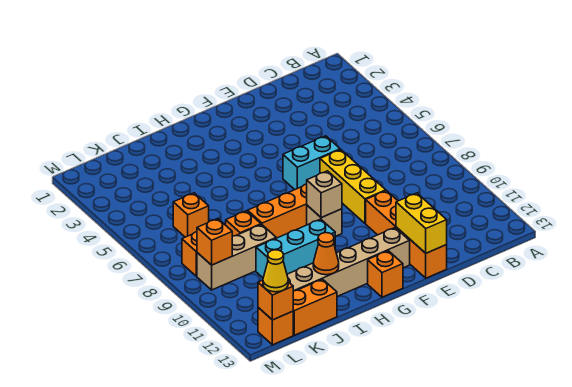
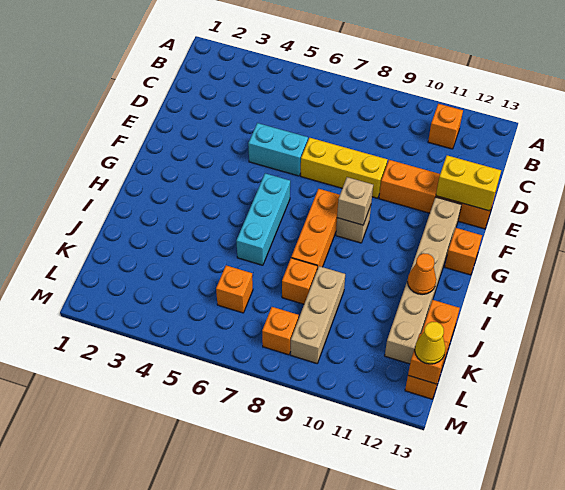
cyan brick E6:F6 level 1 -> cyan brick E5:E6 level 1
cyan brick H10:J10 level 1 -> cyan brick G6:I6 level 1
orange brick L9 level 2 -> orange brick B11 level 1

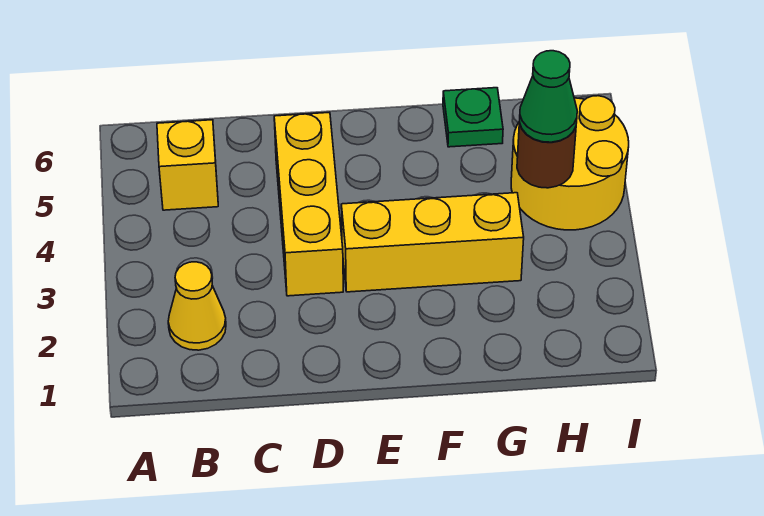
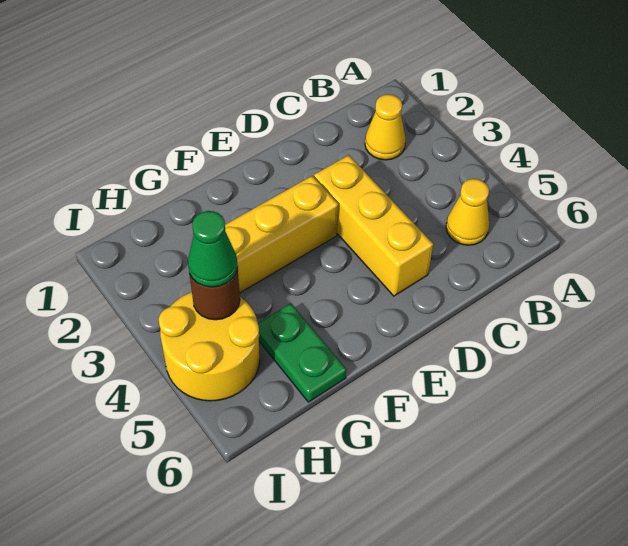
yellow brick B5 level 1 -> yellow cone B5 level 1
green plate G6 level 1 -> green plate G5:G6 level 1

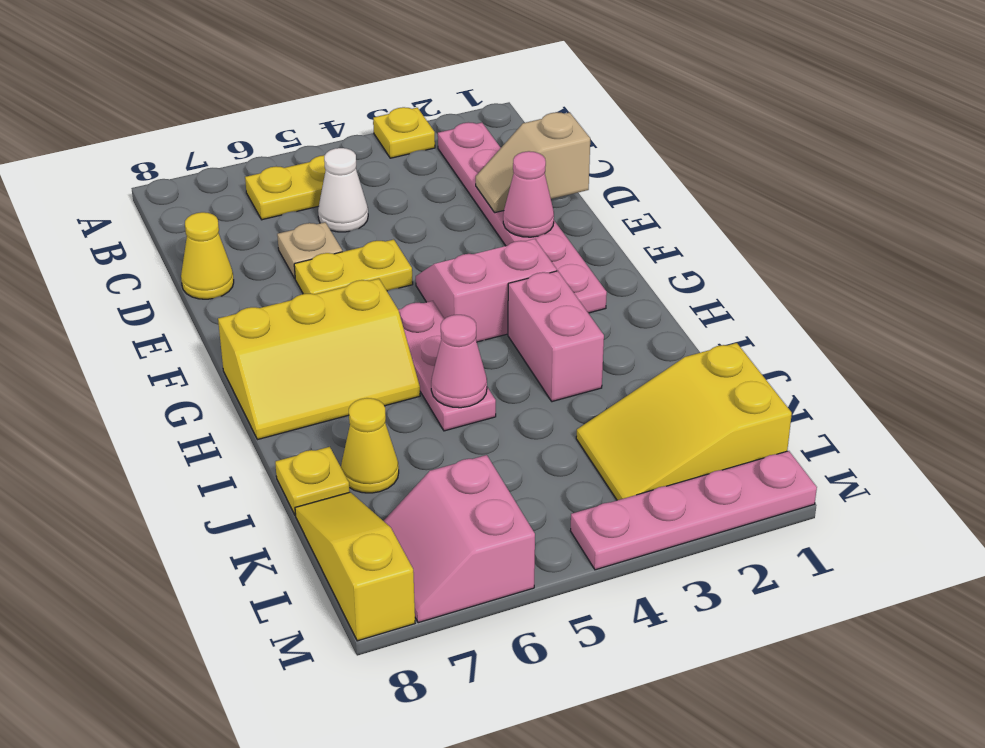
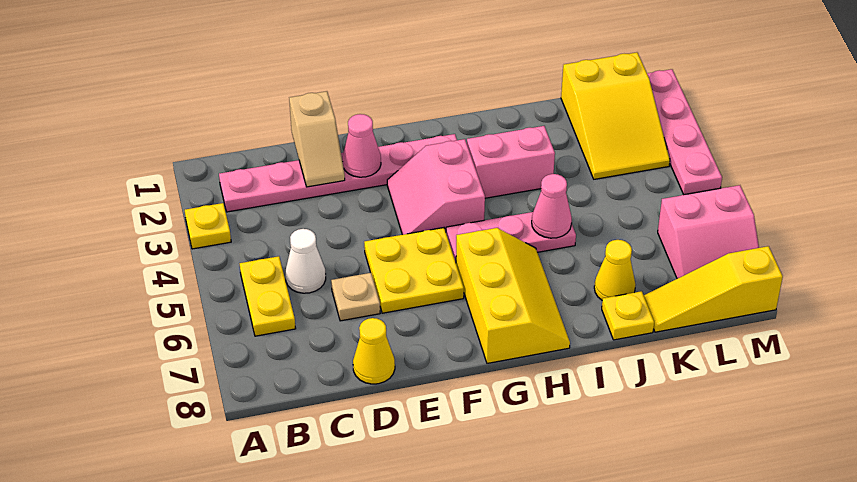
yellow plate E5:E6 level 1 -> yellow plate E5:F6 level 1

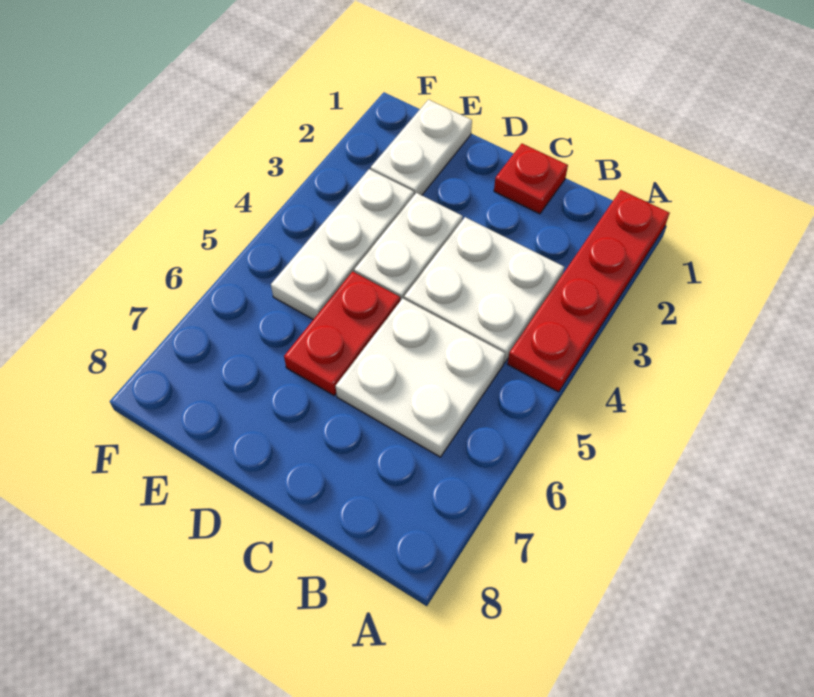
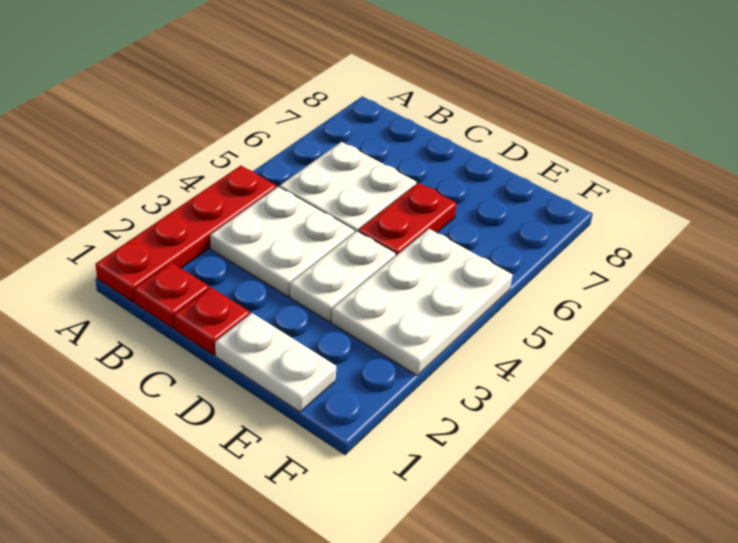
none -> red plate B1 level 1
white plate E1:E2 level 1 -> white plate D1:E1 level 1
white plate E3:E5 level 1 -> white plate E3:F5 level 1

▸ **Problem requirements**:
Lines from the one that holds "yellow plate E5:E6" through the final line of the material are to be duplicated exactly; no pictures belong in the copy.

▸ **Response area**:
yellow plate E5:E6 level 1 -> yellow plate E5:F6 level 1

none -> red plate B1 level 1
white plate E1:E2 level 1 -> white plate D1:E1 level 1
white plate E3:E5 level 1 -> white plate E3:F5 level 1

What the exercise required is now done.